# Start of Material

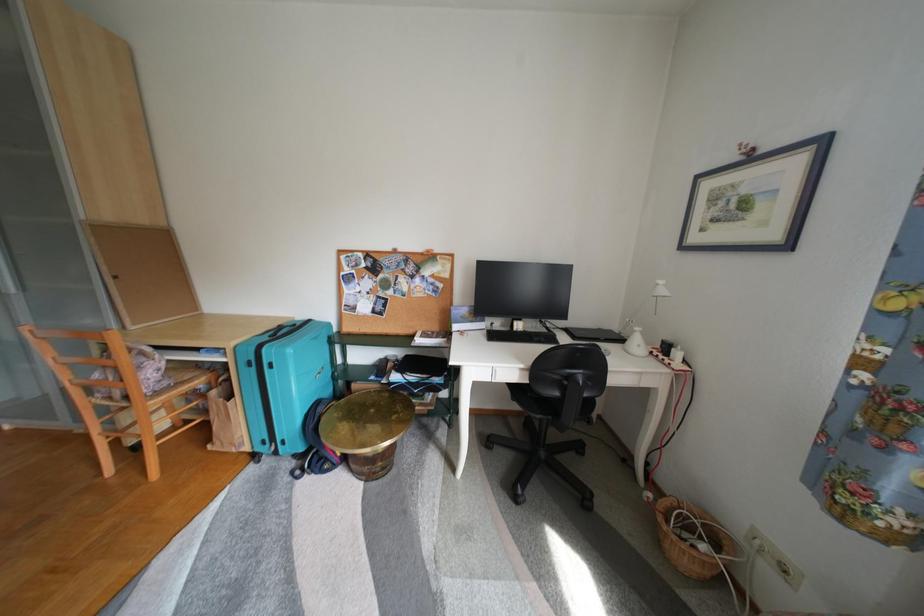
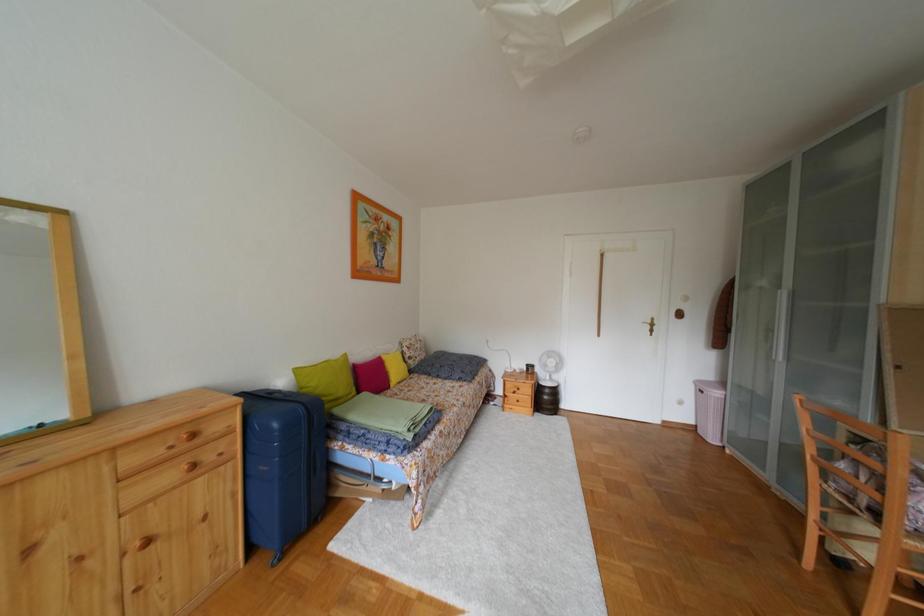
Question: The first image is from the beginning of the video and the second image is from the end. How did the camera likely rotate when shooting the video?

Choices:
 (A) Left
 (B) Right
 (C) Up
 (D) Down

Answer: (A)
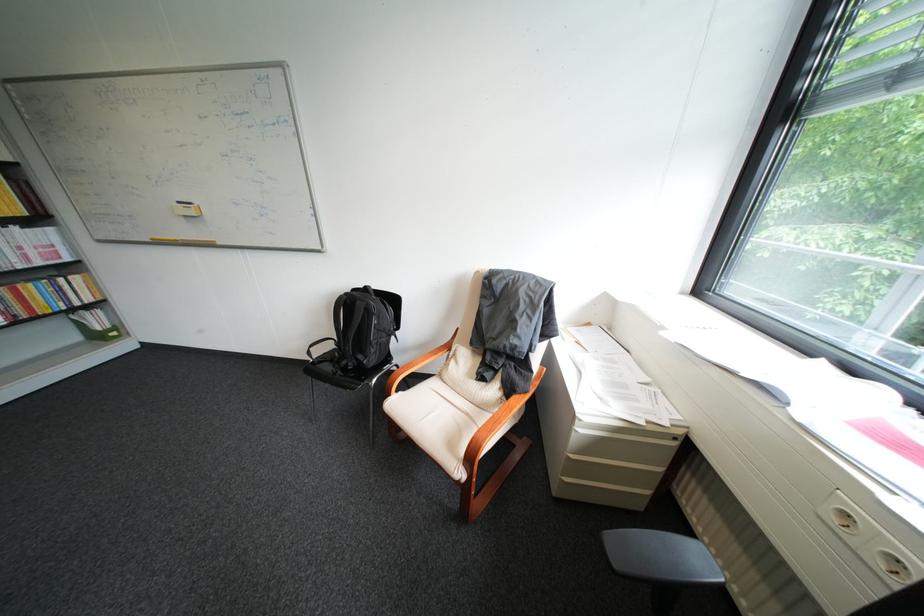
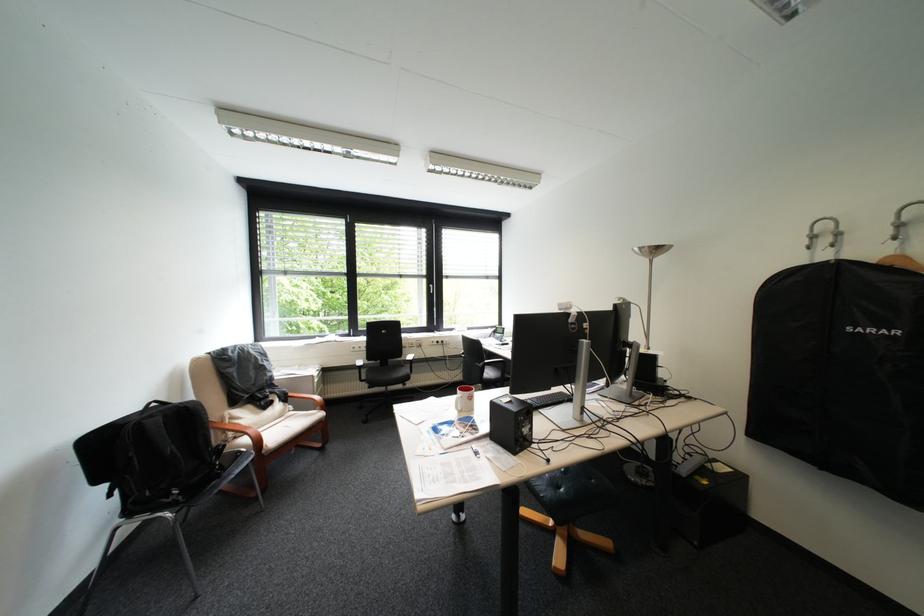
Locate, in the second image, the point that corresponds to [517,346] in the first image.

(280, 381)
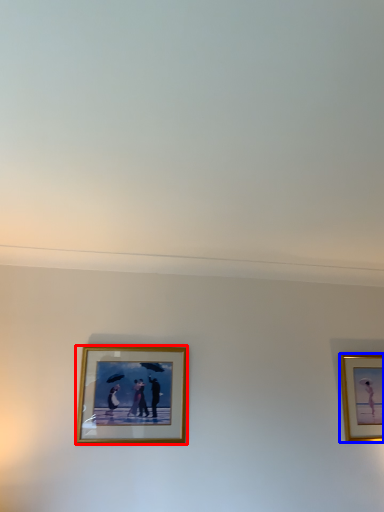
Question: Which object appears farthest to the camera in this image, picture frame (highlighted by a red box) or picture frame (highlighted by a blue box)?

Choices:
 (A) picture frame
 (B) picture frame

Answer: (B)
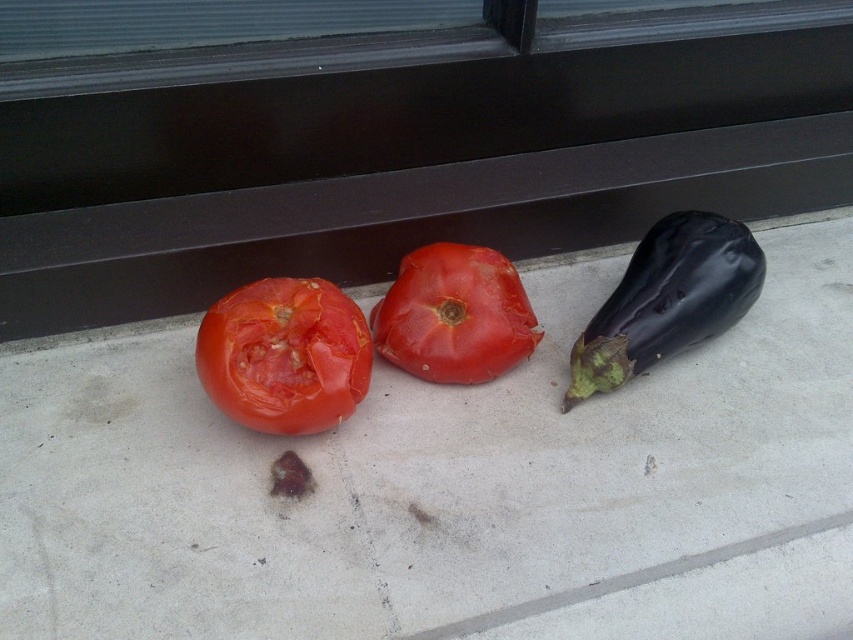
Between concrete at center and matte red tomato at center, which one is positioned higher?

Positioned higher is concrete at center.

Does point (341, 72) come behind point (374, 321)?

No, it is in front of (374, 321).

At what (x,y) coordinates should I click in order to perform the action: click on concrete at center. Please return your answer as a coordinate pair (x, y). The width and height of the screenshot is (853, 640). Looking at the image, I should click on (405, 148).

Which is above, concrete at center or shiny dark purple eggplant at right?

concrete at center is above.

Between concrete at center and shiny dark purple eggplant at right, which one appears on the right side from the viewer's perspective?

shiny dark purple eggplant at right

Locate an element on the screen. The height and width of the screenshot is (640, 853). concrete at center is located at coordinates (405, 148).

Who is higher up, shiny red tomato at center or matte red tomato at center?

matte red tomato at center is above.

Does shiny red tomato at center appear under matte red tomato at center?

Yes, shiny red tomato at center is below matte red tomato at center.

Locate an element on the screen. shiny red tomato at center is located at coordinates [x=283, y=355].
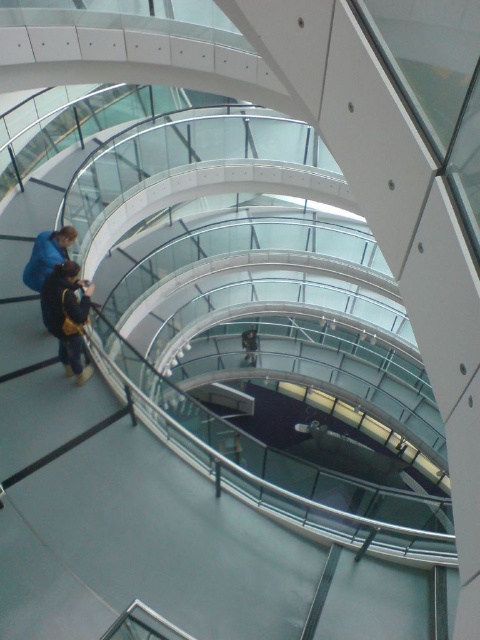
What do you see at coordinates (68, 316) in the screenshot?
I see `dark brown leather jacket at lower left` at bounding box center [68, 316].

Where is `dark brown leather jacket at lower left`? This screenshot has width=480, height=640. dark brown leather jacket at lower left is located at coordinates (68, 316).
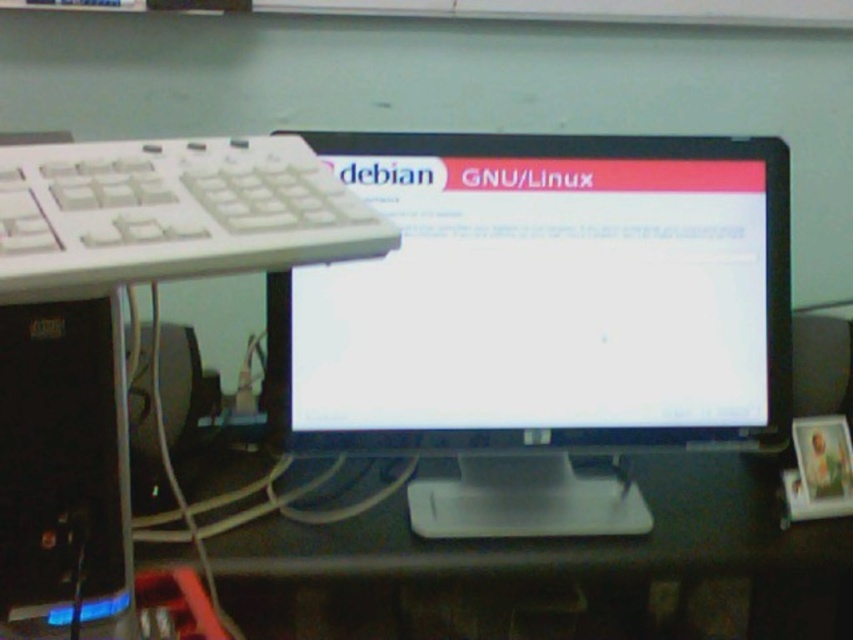
Question: Does white plastic keyboard at left have a larger size compared to black plastic desktop computer at left?

Choices:
 (A) yes
 (B) no

Answer: (A)

Question: Where is white plastic keyboard at left located in relation to black plastic desktop computer at left in the image?

Choices:
 (A) left
 (B) right

Answer: (B)

Question: Which point is closer to the camera taking this photo?

Choices:
 (A) (28, 484)
 (B) (51, 182)

Answer: (B)

Question: Which of the following is the farthest from the observer?

Choices:
 (A) (50, 420)
 (B) (235, 164)

Answer: (A)

Question: Which point is closer to the camera taking this photo?

Choices:
 (A) (93, 337)
 (B) (202, 275)

Answer: (B)

Question: Observing the image, what is the correct spatial positioning of white plastic keyboard at left in reference to black plastic desktop computer at left?

Choices:
 (A) below
 (B) above

Answer: (B)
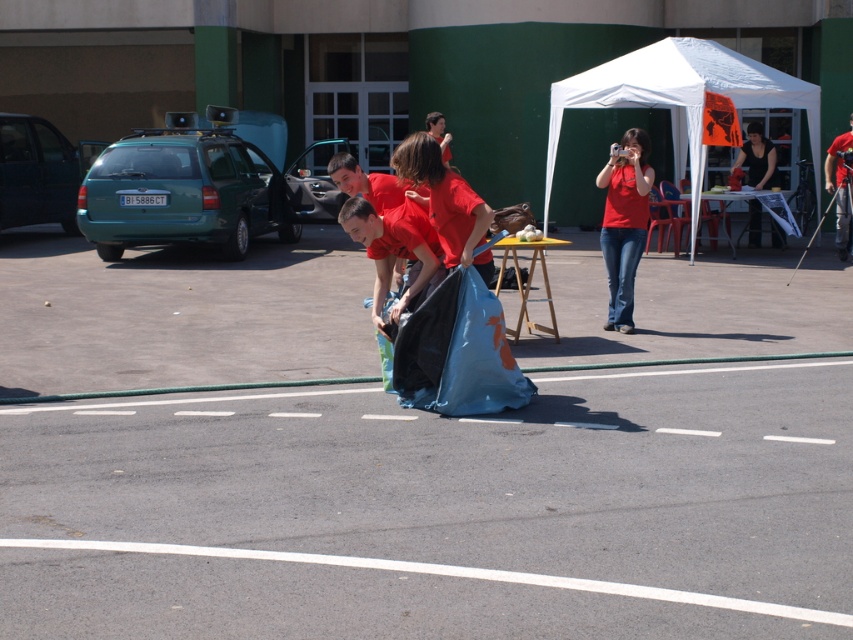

# End of Material

◆ **Task goal**:
Set out the lines above as a Markdown table with the columns "Row" and "Line". Number each row, skip the blank lines, and leave out the pictures.

◆ **Answer for the task**:
| Row | Line |
|---|---|
| 1 | Question: The first image is from the beginning of the video and the second image is from the end. How did the camera likely rotate when shooting the video? |
| 2 | Choices: |
| 3 |  (A) Left |
| 4 |  (B) Right |
| 5 |  (C) Up |
| 6 |  (D) Down |
| 7 | Answer: (A) |
| 8 | Locate, in the second image, the point that corresponds to [517,346] in the first image. |
| 9 | (280, 381) |
| 10 | Question: Which object appears farthest to the camera in this image, picture frame (highlighted by a red box) or picture frame (highlighted by a blue box)? |
| 11 | Choices: |
| 12 |  (A) picture frame |
| 13 |  (B) picture frame |
| 14 | Answer: (B) |
| 15 | Between concrete at center and matte red tomato at center, which one is positioned higher? |
| 16 | Positioned higher is concrete at center. |
| 17 | Does point (341, 72) come behind point (374, 321)? |
| 18 | No, it is in front of (374, 321). |
| 19 | At what (x,y) coordinates should I click in order to perform the action: click on concrete at center. Please return your answer as a coordinate pair (x, y). The width and height of the screenshot is (853, 640). Looking at the image, I should click on (405, 148). |
| 20 | Which is above, concrete at center or shiny dark purple eggplant at right? |
| 21 | concrete at center is above. |
| 22 | Between concrete at center and shiny dark purple eggplant at right, which one appears on the right side from the viewer's perspective? |
| 23 | shiny dark purple eggplant at right |
| 24 | Locate an element on the screen. The height and width of the screenshot is (640, 853). concrete at center is located at coordinates (405, 148). |
| 25 | Who is higher up, shiny red tomato at center or matte red tomato at center? |
| 26 | matte red tomato at center is above. |
| 27 | Does shiny red tomato at center appear under matte red tomato at center? |
| 28 | Yes, shiny red tomato at center is below matte red tomato at center. |
| 29 | Locate an element on the screen. shiny red tomato at center is located at coordinates [x=283, y=355]. |
| 30 | What do you see at coordinates (68, 316) in the screenshot? |
| 31 | I see `dark brown leather jacket at lower left` at bounding box center [68, 316]. |
| 32 | Where is `dark brown leather jacket at lower left`? This screenshot has width=480, height=640. dark brown leather jacket at lower left is located at coordinates (68, 316). |
| 33 | Question: Does white plastic keyboard at left have a larger size compared to black plastic desktop computer at left? |
| 34 | Choices: |
| 35 |  (A) yes |
| 36 |  (B) no |
| 37 | Answer: (A) |
| 38 | Question: Where is white plastic keyboard at left located in relation to black plastic desktop computer at left in the image? |
| 39 | Choices: |
| 40 |  (A) left |
| 41 |  (B) right |
| 42 | Answer: (B) |
| 43 | Question: Which point is closer to the camera taking this photo? |
| 44 | Choices: |
| 45 |  (A) (28, 484) |
| 46 |  (B) (51, 182) |
| 47 | Answer: (B) |
| 48 | Question: Which of the following is the farthest from the observer? |
| 49 | Choices: |
| 50 |  (A) (50, 420) |
| 51 |  (B) (235, 164) |
| 52 | Answer: (A) |
| 53 | Question: Which point is closer to the camera taking this photo? |
| 54 | Choices: |
| 55 |  (A) (93, 337) |
| 56 |  (B) (202, 275) |
| 57 | Answer: (B) |
| 58 | Question: Observing the image, what is the correct spatial positioning of white plastic keyboard at left in reference to black plastic desktop computer at left? |
| 59 | Choices: |
| 60 |  (A) below |
| 61 |  (B) above |
| 62 | Answer: (B) |